> _What is required_
Repeat, line for line, only the span that opens at the "lime 1x2 brick" line and closes at the final line below. Skip the pictures.

*** Begin section ***

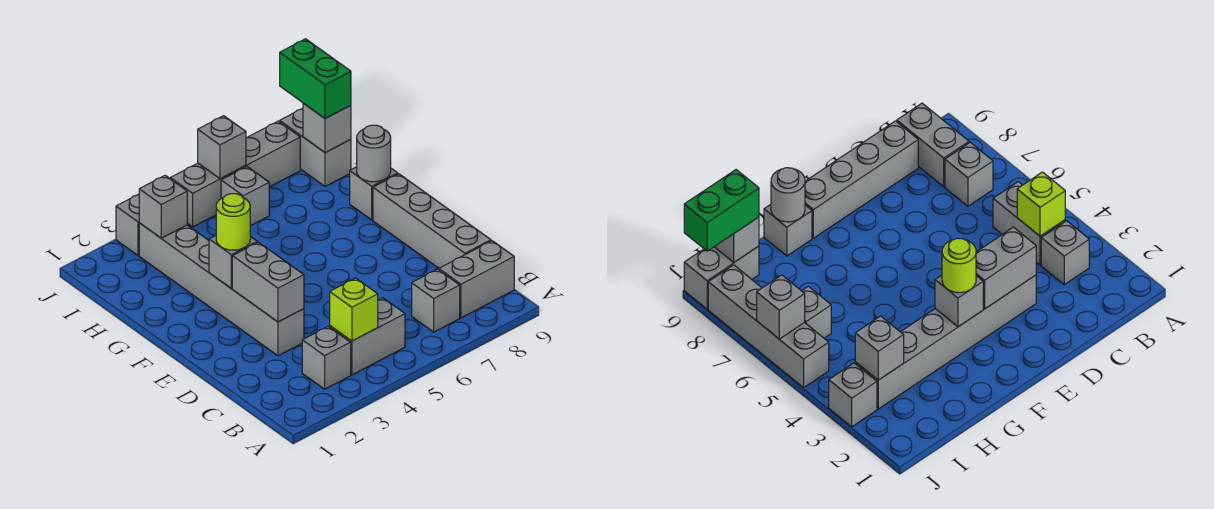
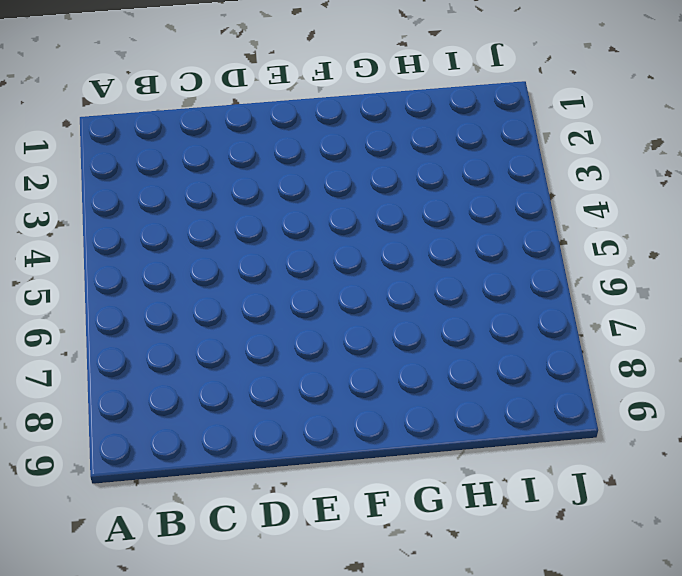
none -> grey 1x1 brick [302,326,351,389]
none -> grey 1x2 brick [330,298,405,375]
none -> grey 1x1 brick [412,269,460,332]

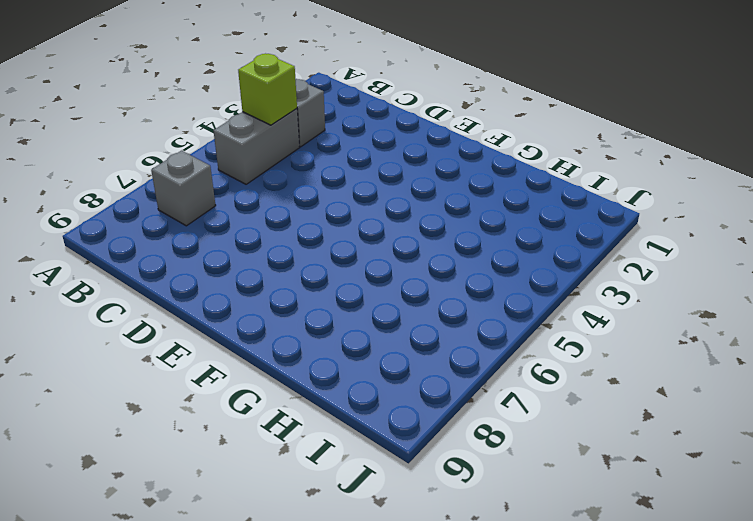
none -> grey 1x2 brick [439,241,514,318]
none -> grey 1x4 brick [373,174,491,268]
none -> grey 1x6 brick [139,223,304,356]

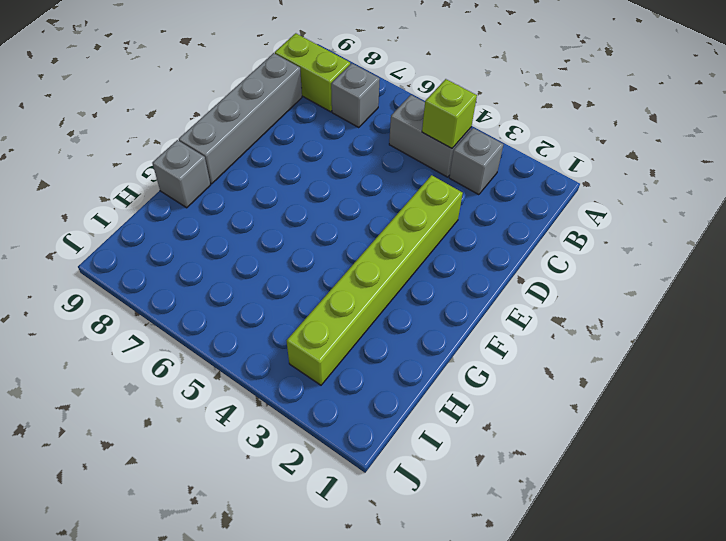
lime 1x2 brick [275,33,350,112] -> grey 1x2 brick [439,241,514,318]
lime 1x6 brick [287,175,463,385] -> grey 1x6 brick [139,223,304,356]
none -> grey 1x1 brick [221,167,269,226]
none -> grey 1x2 brick [280,108,351,187]
none -> grey 1x1 brick [116,194,139,255]

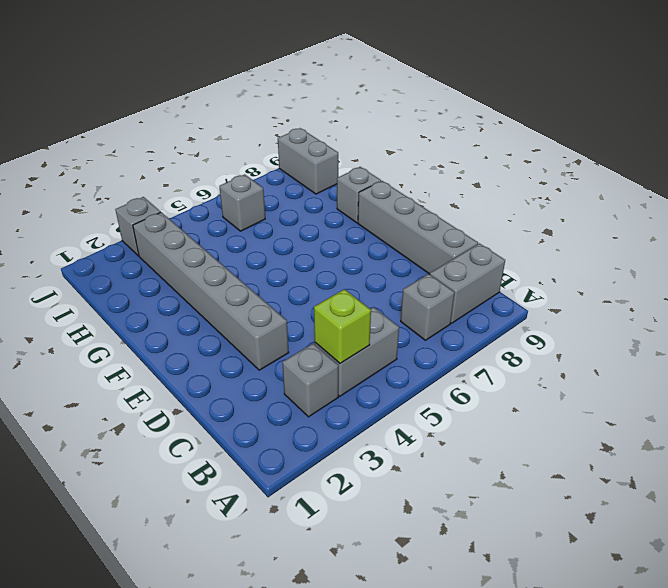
none -> grey 1x4 brick [170,121,300,227]
none -> grey 1x2 brick [232,242,304,322]
none -> grey 1x1 brick [209,235,257,288]

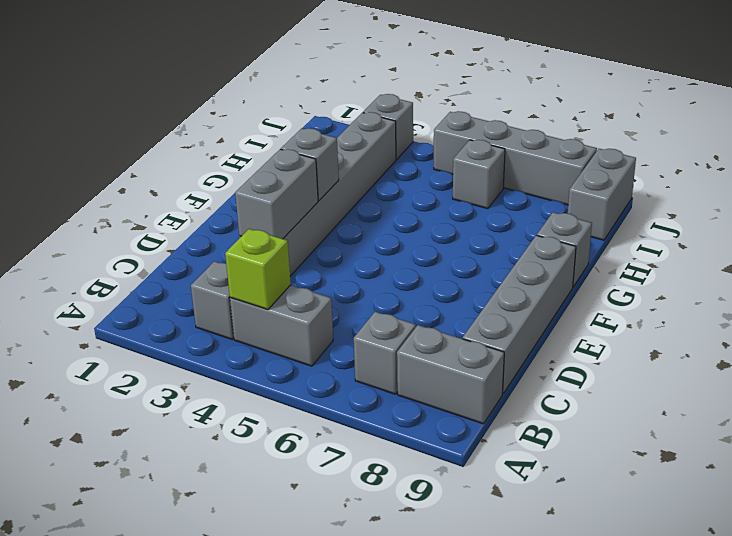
none -> grey 1x1 round brick [357,125,391,182]
none -> grey 1x1 brick [139,175,187,238]
none -> grey 1x1 brick [303,103,351,153]

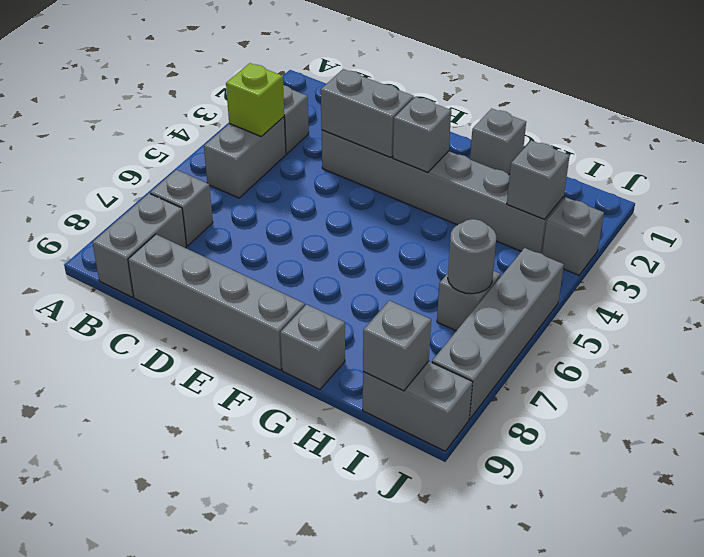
grey 1x1 brick [470,109,526,175] -> grey 1x1 brick moved to [198,116,246,179]
grey 1x1 round brick [448,219,496,294] -> grey 1x1 round brick moved to [357,125,391,182]
none -> lime 1x1 round brick [216,194,250,250]
none -> green 1x2 brick [280,39,351,119]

*** End section ***

> _Written solution_
lime 1x2 brick [275,33,350,112] -> grey 1x2 brick [439,241,514,318]
lime 1x6 brick [287,175,463,385] -> grey 1x6 brick [139,223,304,356]
none -> grey 1x1 brick [221,167,269,226]
none -> grey 1x2 brick [280,108,351,187]
none -> grey 1x1 brick [116,194,139,255]

none -> grey 1x4 brick [170,121,300,227]
none -> grey 1x2 brick [232,242,304,322]
none -> grey 1x1 brick [209,235,257,288]

none -> grey 1x1 round brick [357,125,391,182]
none -> grey 1x1 brick [139,175,187,238]
none -> grey 1x1 brick [303,103,351,153]

grey 1x1 brick [470,109,526,175] -> grey 1x1 brick moved to [198,116,246,179]
grey 1x1 round brick [448,219,496,294] -> grey 1x1 round brick moved to [357,125,391,182]
none -> lime 1x1 round brick [216,194,250,250]
none -> green 1x2 brick [280,39,351,119]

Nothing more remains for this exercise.